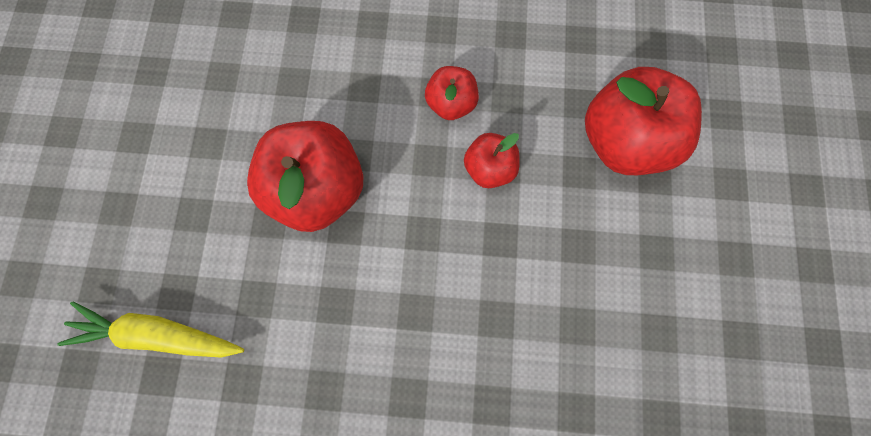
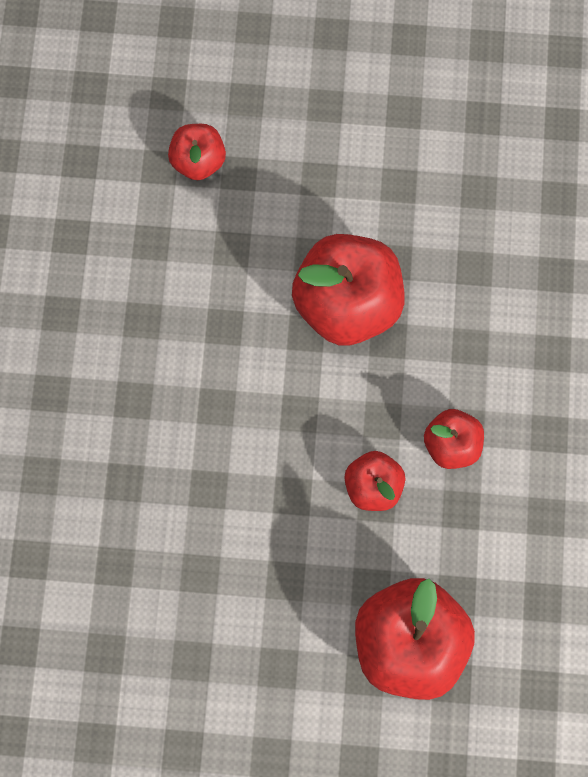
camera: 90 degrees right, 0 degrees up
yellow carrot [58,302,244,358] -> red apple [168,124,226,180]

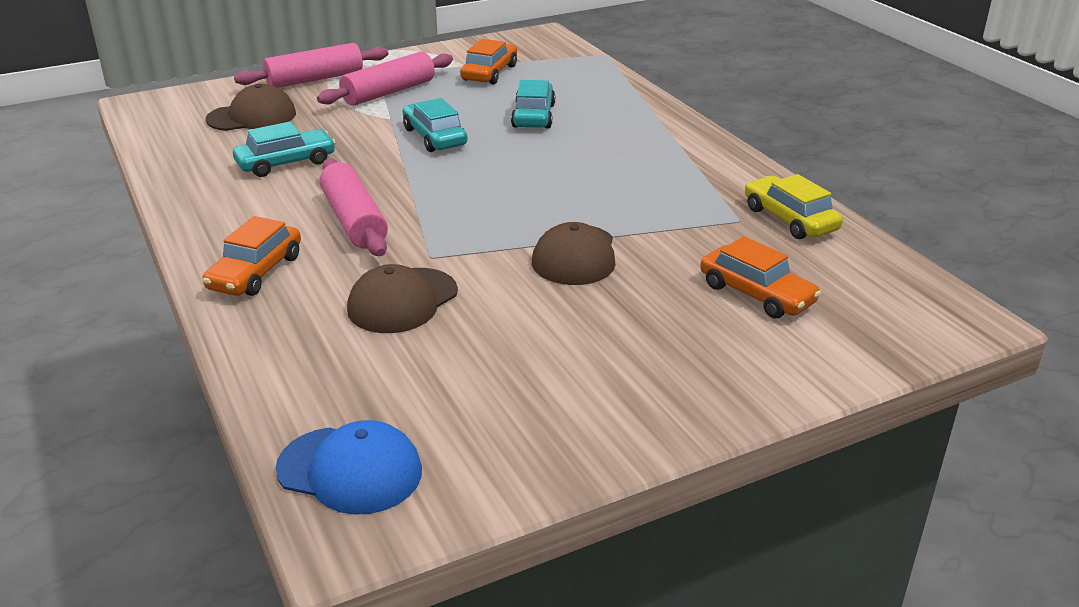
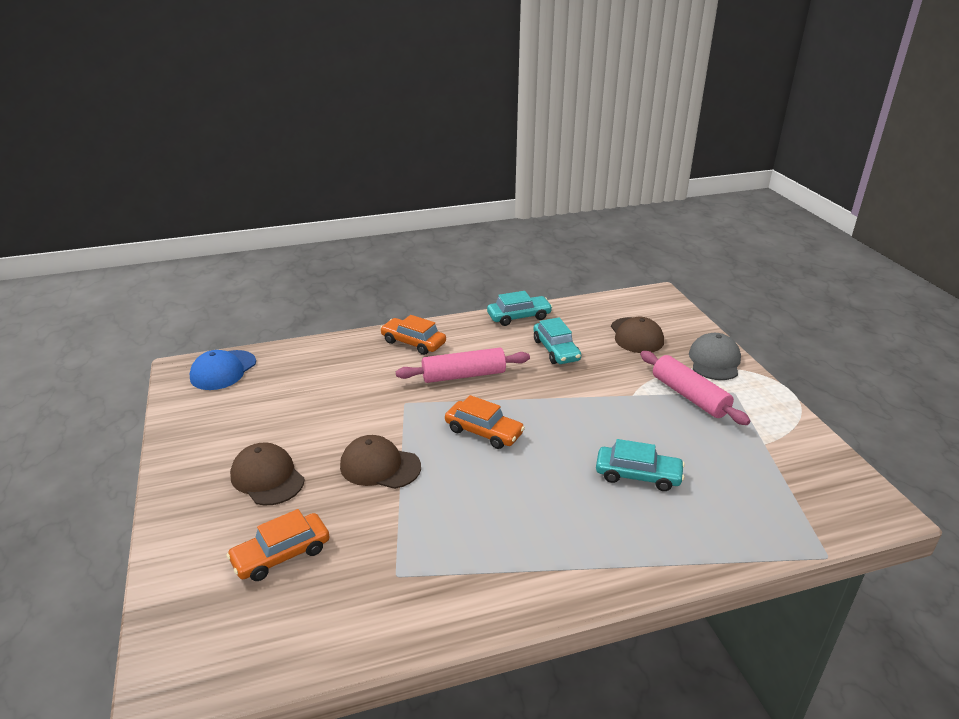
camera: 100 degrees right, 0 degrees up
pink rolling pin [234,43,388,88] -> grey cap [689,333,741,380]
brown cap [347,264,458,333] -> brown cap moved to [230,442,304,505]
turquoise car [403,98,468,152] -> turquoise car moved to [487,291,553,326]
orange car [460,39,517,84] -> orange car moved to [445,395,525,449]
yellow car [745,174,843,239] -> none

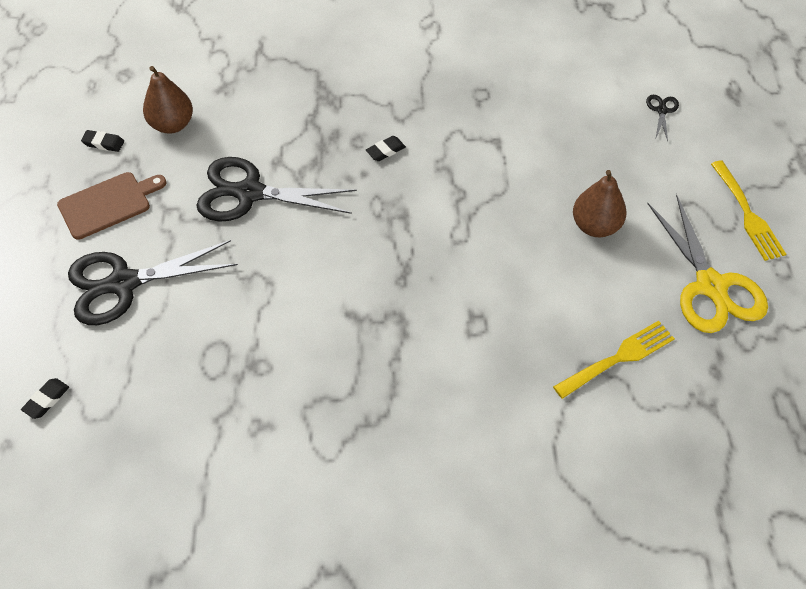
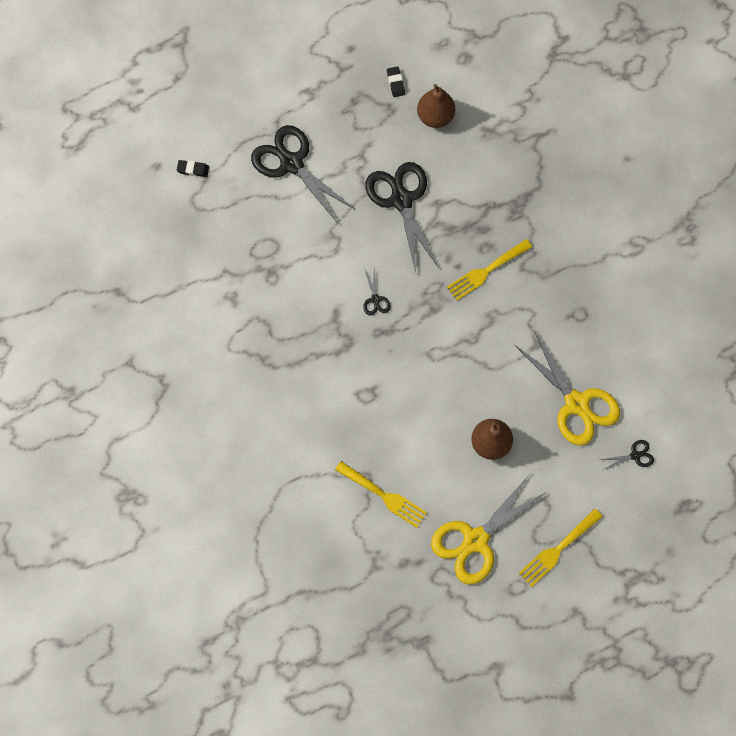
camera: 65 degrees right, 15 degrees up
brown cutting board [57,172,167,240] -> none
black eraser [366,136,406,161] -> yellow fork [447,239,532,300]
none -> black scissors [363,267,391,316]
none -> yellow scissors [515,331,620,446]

= Work item =
Write out, please, only the lines from the one with "black eraser [366,136,406,161]" through the last line above, both included and unchanged.

= Worked solution =
black eraser [366,136,406,161] -> yellow fork [447,239,532,300]
none -> black scissors [363,267,391,316]
none -> yellow scissors [515,331,620,446]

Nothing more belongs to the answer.